Task description — Print every line below exactly as written, but leave the pictures behind.

Data segment —
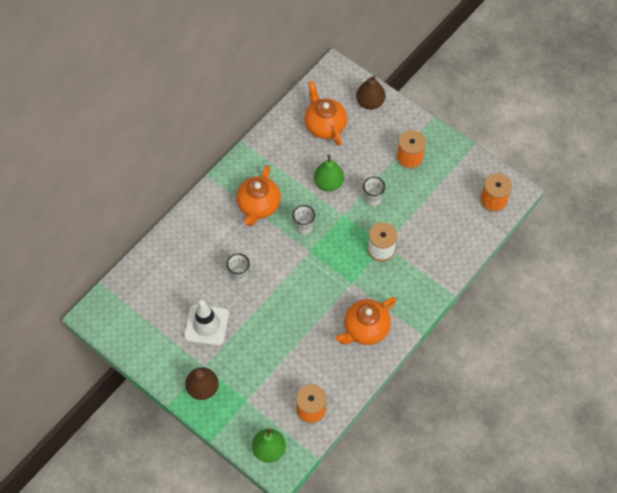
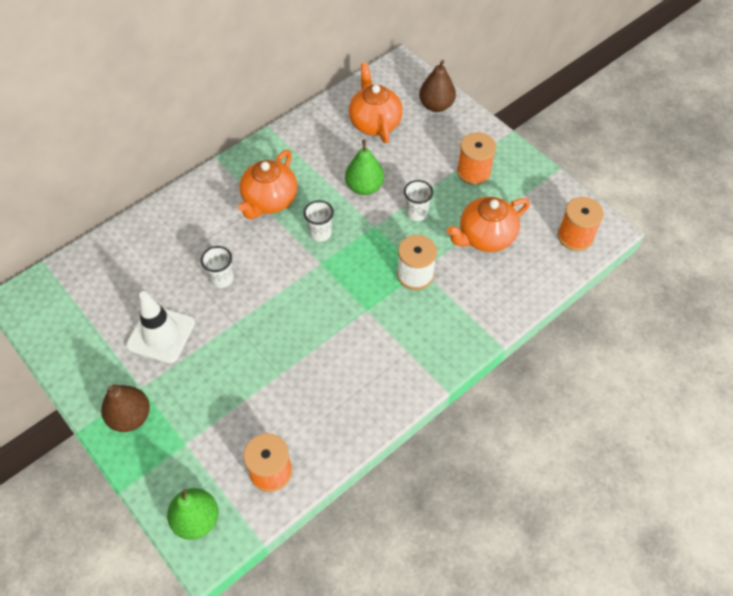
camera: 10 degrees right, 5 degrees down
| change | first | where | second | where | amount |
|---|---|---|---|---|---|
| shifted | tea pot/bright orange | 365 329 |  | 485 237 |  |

Written answer —
camera: 10 degrees right, 5 degrees down
| change | first | where | second | where | amount |
|---|---|---|---|---|---|
| shifted | tea pot/bright orange | 365 329 |  | 485 237 |  |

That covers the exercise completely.